Pictures do not belong in the output. Reproduce exactly the lines from the start of the records through the line with "red arrow: moved 4".

Material to process.
......

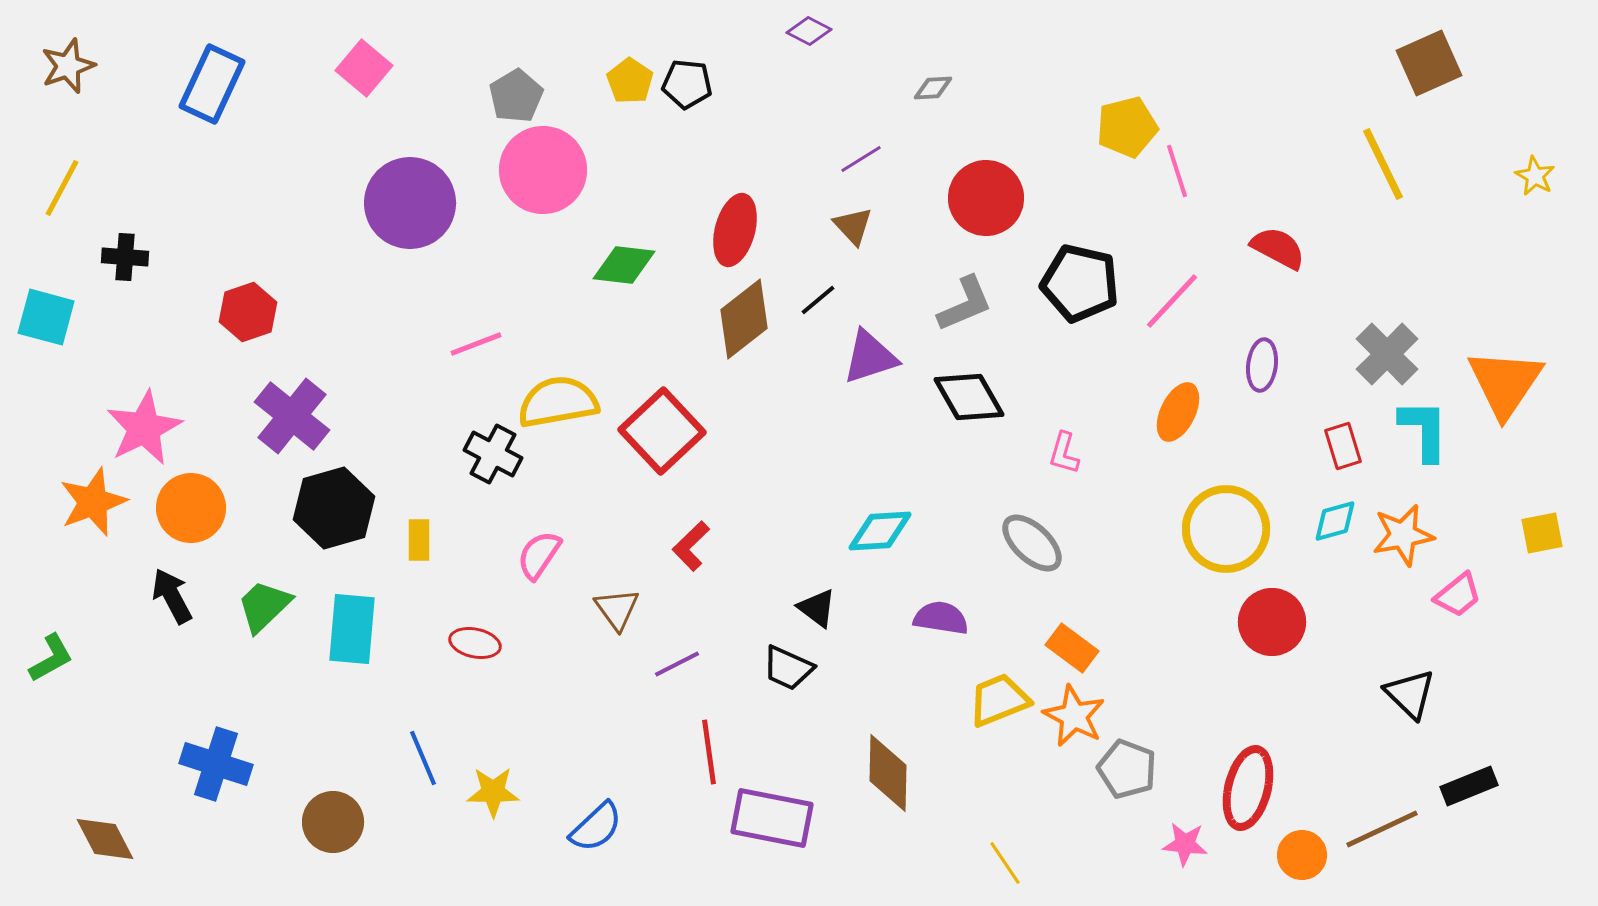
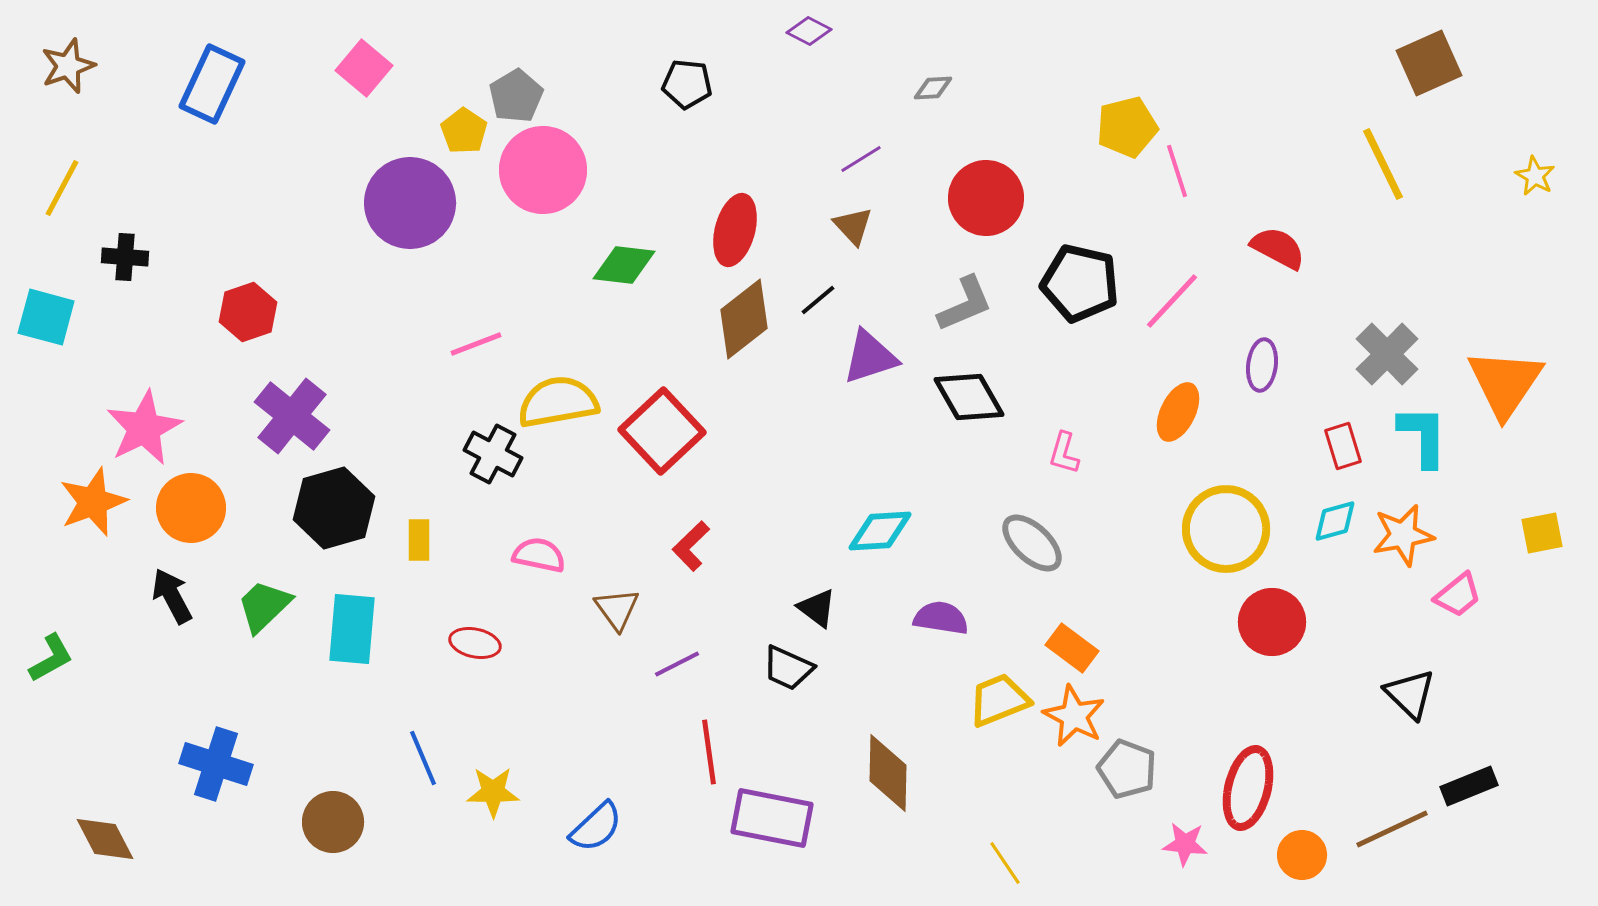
yellow pentagon at (630, 81): moved 166 px left, 50 px down
cyan L-shape at (1424, 430): moved 1 px left, 6 px down
pink semicircle at (539, 555): rotated 68 degrees clockwise
brown line at (1382, 829): moved 10 px right
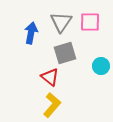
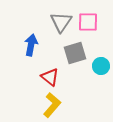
pink square: moved 2 px left
blue arrow: moved 12 px down
gray square: moved 10 px right
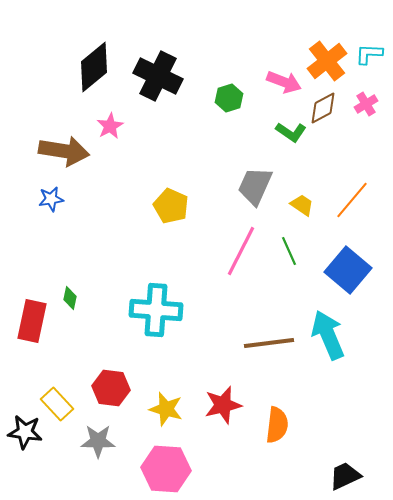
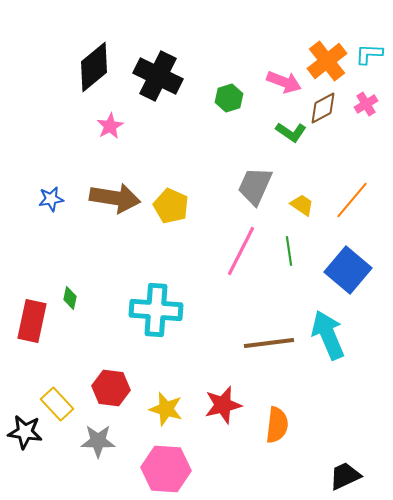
brown arrow: moved 51 px right, 47 px down
green line: rotated 16 degrees clockwise
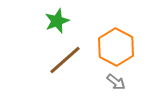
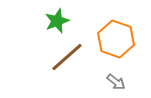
orange hexagon: moved 8 px up; rotated 9 degrees counterclockwise
brown line: moved 2 px right, 3 px up
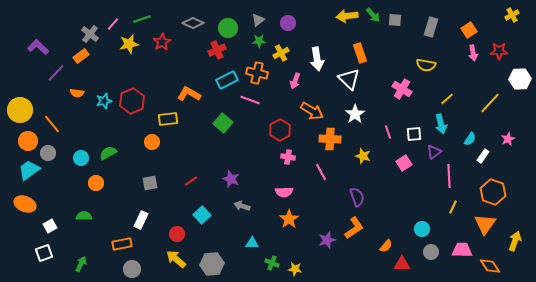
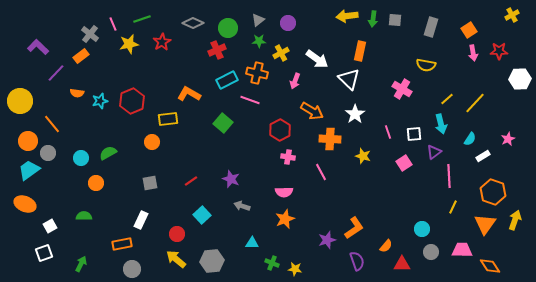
green arrow at (373, 15): moved 4 px down; rotated 49 degrees clockwise
pink line at (113, 24): rotated 64 degrees counterclockwise
orange rectangle at (360, 53): moved 2 px up; rotated 30 degrees clockwise
white arrow at (317, 59): rotated 45 degrees counterclockwise
cyan star at (104, 101): moved 4 px left
yellow line at (490, 103): moved 15 px left
yellow circle at (20, 110): moved 9 px up
white rectangle at (483, 156): rotated 24 degrees clockwise
purple semicircle at (357, 197): moved 64 px down
orange star at (289, 219): moved 4 px left; rotated 12 degrees clockwise
yellow arrow at (515, 241): moved 21 px up
gray hexagon at (212, 264): moved 3 px up
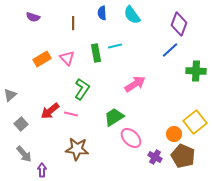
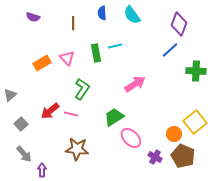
orange rectangle: moved 4 px down
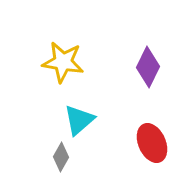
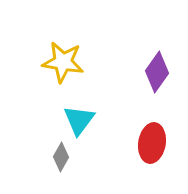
purple diamond: moved 9 px right, 5 px down; rotated 9 degrees clockwise
cyan triangle: rotated 12 degrees counterclockwise
red ellipse: rotated 33 degrees clockwise
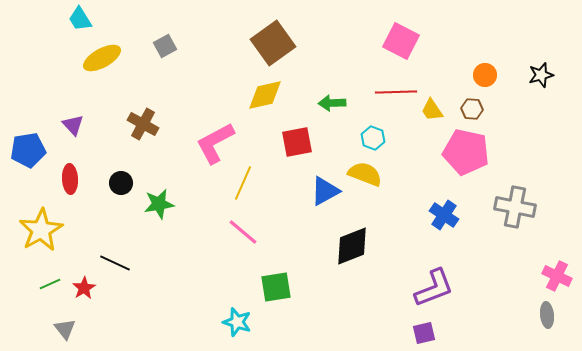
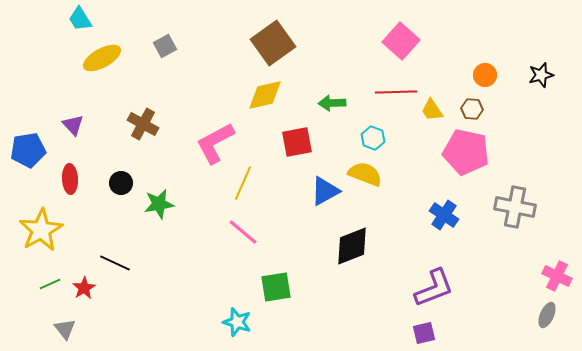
pink square: rotated 15 degrees clockwise
gray ellipse: rotated 30 degrees clockwise
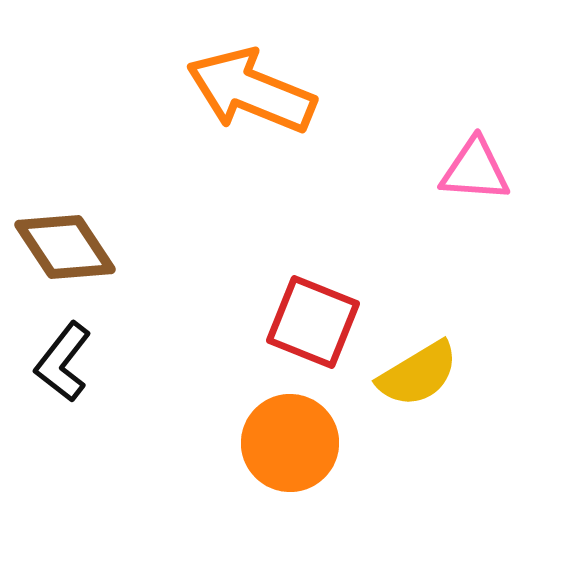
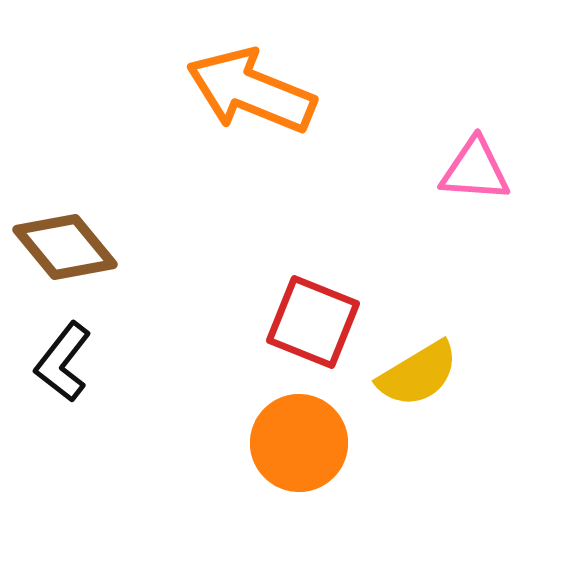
brown diamond: rotated 6 degrees counterclockwise
orange circle: moved 9 px right
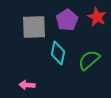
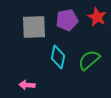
purple pentagon: rotated 20 degrees clockwise
cyan diamond: moved 4 px down
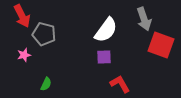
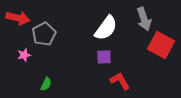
red arrow: moved 4 px left, 2 px down; rotated 50 degrees counterclockwise
white semicircle: moved 2 px up
gray pentagon: rotated 30 degrees clockwise
red square: rotated 8 degrees clockwise
red L-shape: moved 3 px up
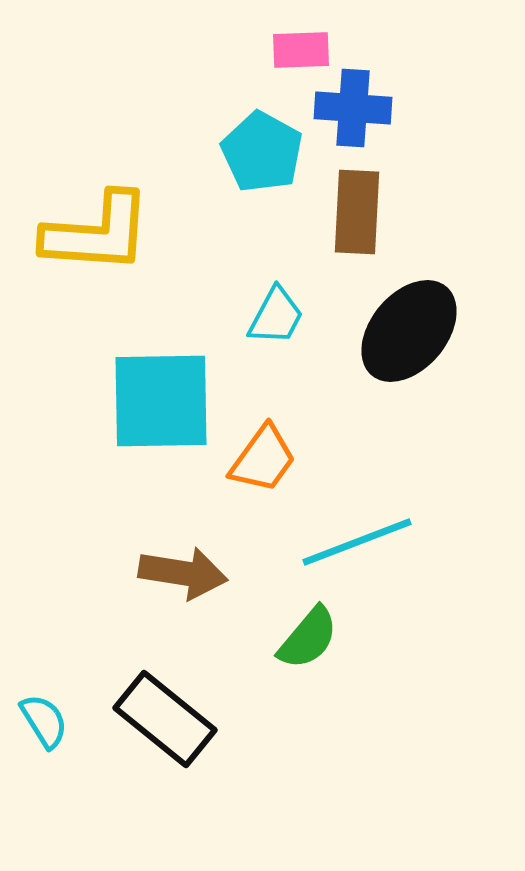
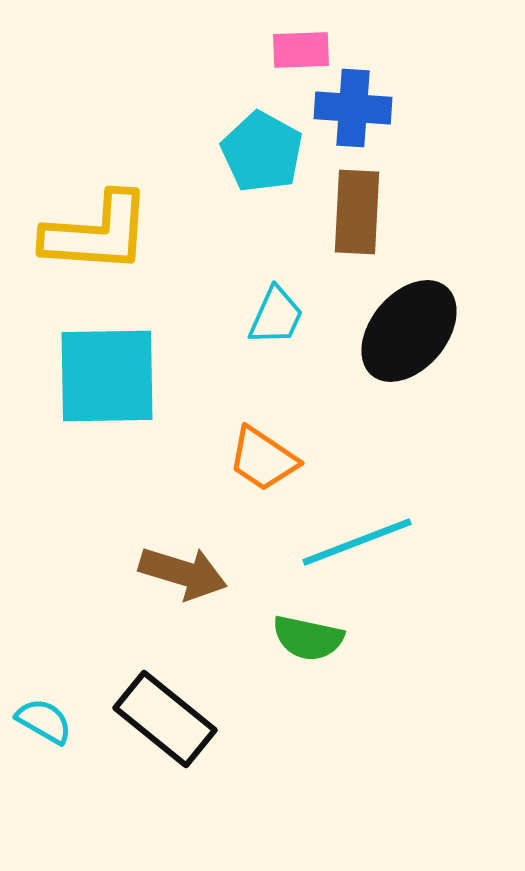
cyan trapezoid: rotated 4 degrees counterclockwise
cyan square: moved 54 px left, 25 px up
orange trapezoid: rotated 88 degrees clockwise
brown arrow: rotated 8 degrees clockwise
green semicircle: rotated 62 degrees clockwise
cyan semicircle: rotated 28 degrees counterclockwise
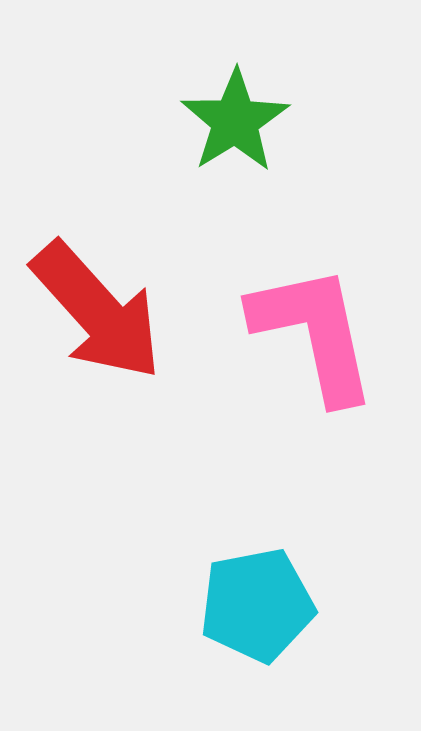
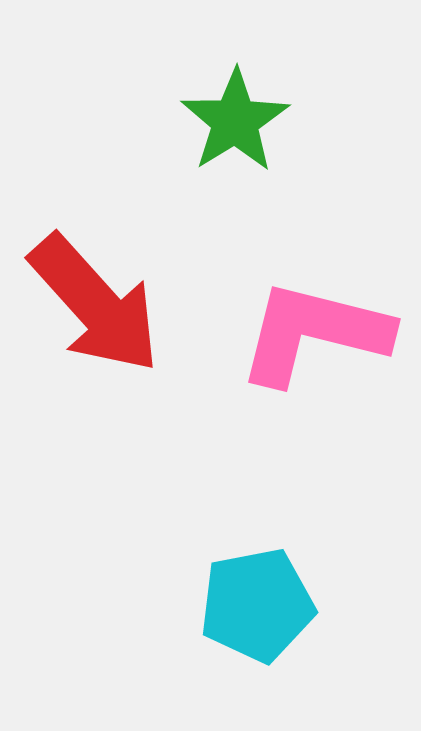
red arrow: moved 2 px left, 7 px up
pink L-shape: rotated 64 degrees counterclockwise
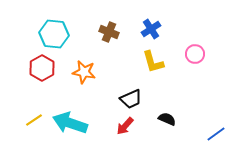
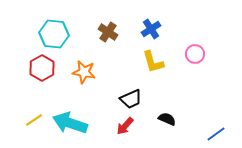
brown cross: moved 1 px left; rotated 12 degrees clockwise
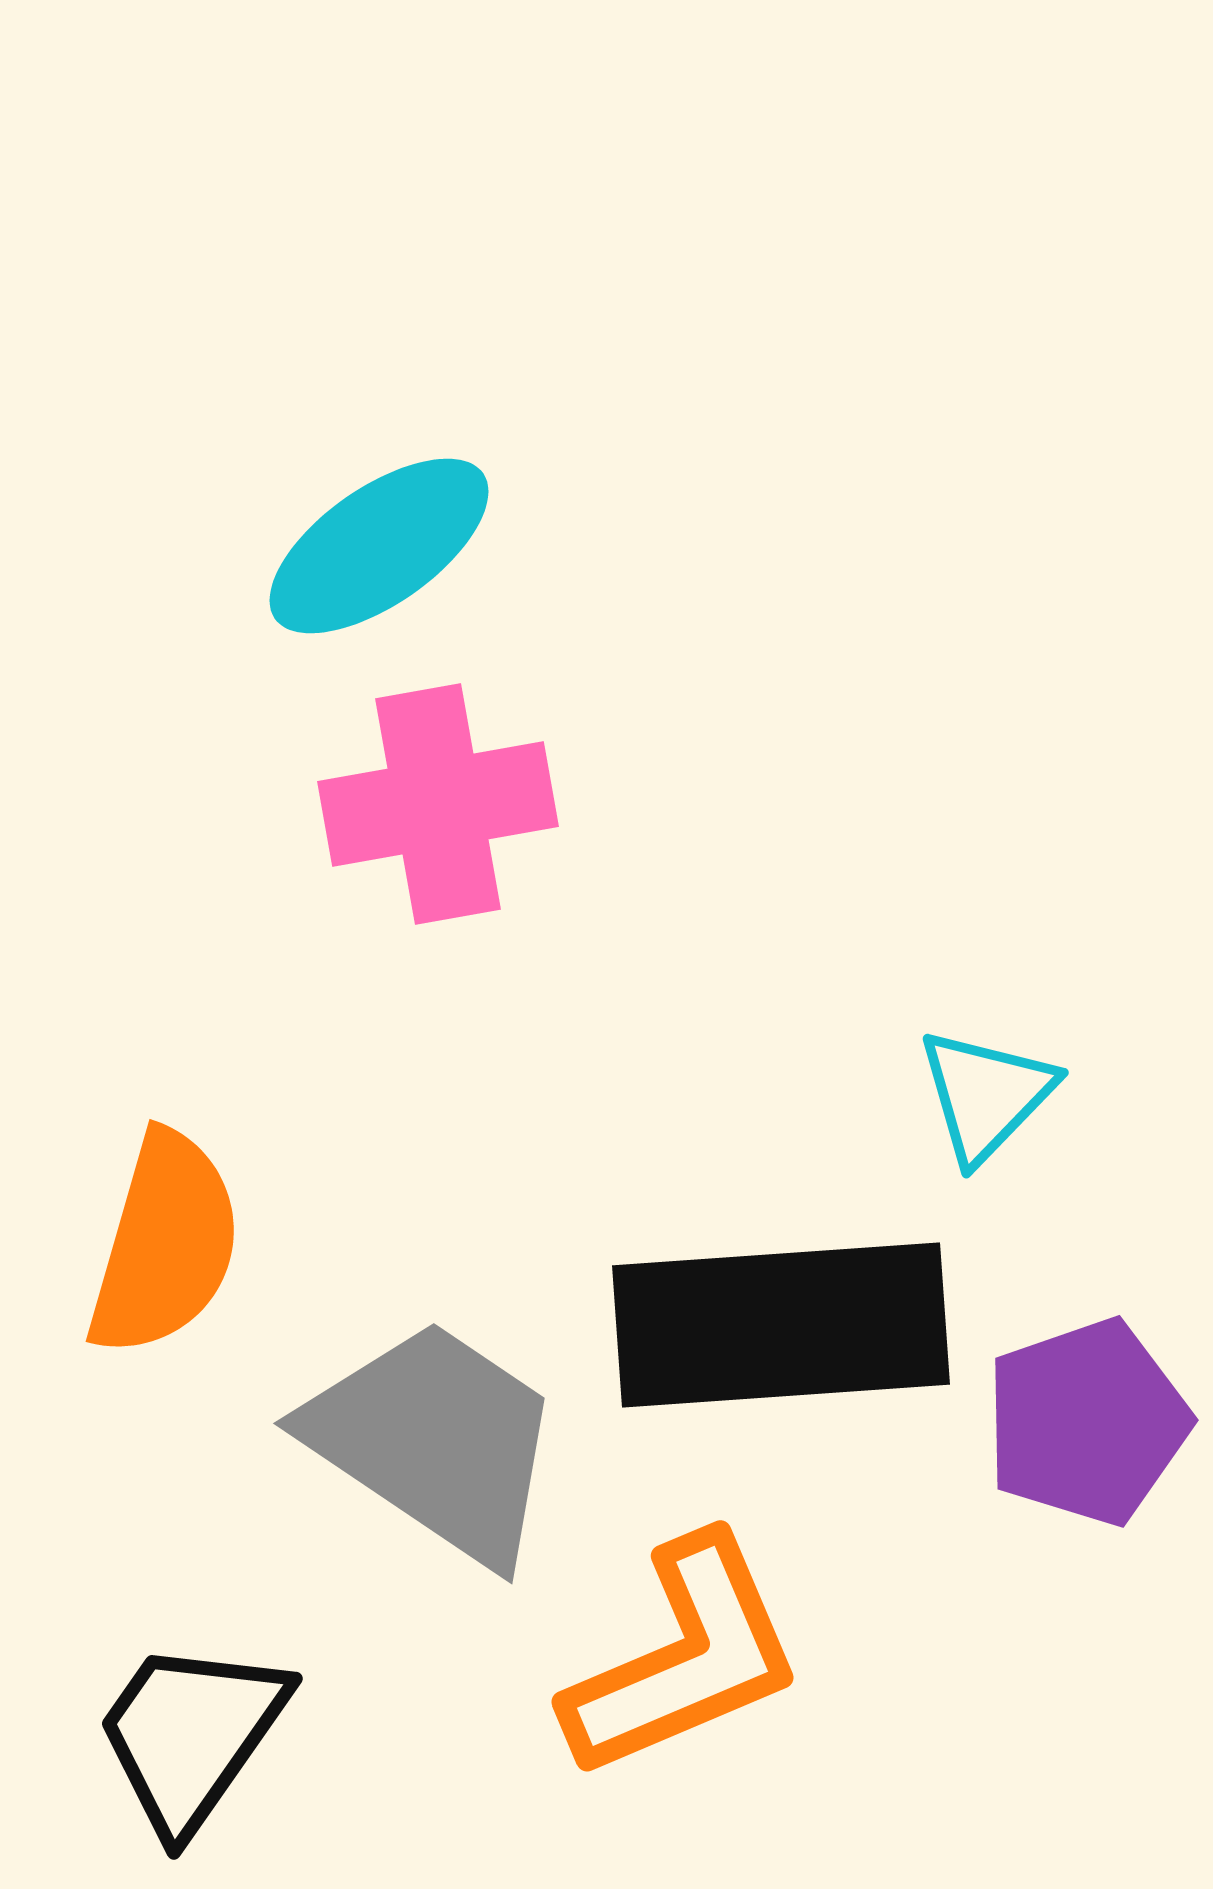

......

The completed task.
yellow pentagon at (630, 81): moved 166 px left, 50 px down
cyan L-shape at (1424, 430): moved 1 px left, 6 px down
pink semicircle at (539, 555): rotated 68 degrees clockwise
brown line at (1382, 829): moved 10 px right
pink square: moved 2 px left
blue arrow: moved 12 px down
gray square: moved 10 px right
brown arrow: moved 51 px right, 47 px down
green line: rotated 16 degrees clockwise
orange hexagon: moved 8 px up; rotated 9 degrees counterclockwise
brown line: moved 2 px right, 3 px up
green arrow at (373, 15): moved 4 px down; rotated 49 degrees clockwise
pink line at (113, 24): rotated 64 degrees counterclockwise
orange rectangle at (360, 53): moved 2 px up; rotated 30 degrees clockwise
white arrow at (317, 59): rotated 45 degrees counterclockwise
cyan star at (104, 101): moved 4 px left
yellow line at (490, 103): moved 15 px left
yellow circle at (20, 110): moved 9 px up
white rectangle at (483, 156): rotated 24 degrees clockwise
purple semicircle at (357, 197): moved 64 px down
orange star at (289, 219): moved 4 px left; rotated 12 degrees clockwise
yellow arrow at (515, 241): moved 21 px up
gray hexagon at (212, 264): moved 3 px up
orange rectangle: moved 4 px down
purple diamond: moved 9 px right, 5 px down; rotated 9 degrees clockwise
cyan triangle: rotated 12 degrees counterclockwise
red ellipse: rotated 33 degrees clockwise
pink square: rotated 15 degrees clockwise
gray ellipse: rotated 30 degrees clockwise
brown diamond: rotated 6 degrees counterclockwise
orange circle: moved 9 px right
purple pentagon: rotated 20 degrees clockwise
cyan diamond: moved 4 px down
red arrow: moved 4 px left, 2 px down; rotated 50 degrees counterclockwise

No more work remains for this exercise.